- **Task to carry out**
Two lines in the listing below mark the span: one contains "camera: 10 degrees left, 10 degrees up" and one contains "(304, 183) = (442, 194): grey". Reproduce both of them and everything between, exactly.

- **Records supplied**
--

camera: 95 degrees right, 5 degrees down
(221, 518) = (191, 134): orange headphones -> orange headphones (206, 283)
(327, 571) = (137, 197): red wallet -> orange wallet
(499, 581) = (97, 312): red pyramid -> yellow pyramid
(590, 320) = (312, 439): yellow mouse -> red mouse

--

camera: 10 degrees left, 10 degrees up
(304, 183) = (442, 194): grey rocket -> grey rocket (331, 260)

--

- **Reply to the exercise**
camera: 10 degrees left, 10 degrees up
(304, 183) = (442, 194): grey rocket -> grey rocket (331, 260)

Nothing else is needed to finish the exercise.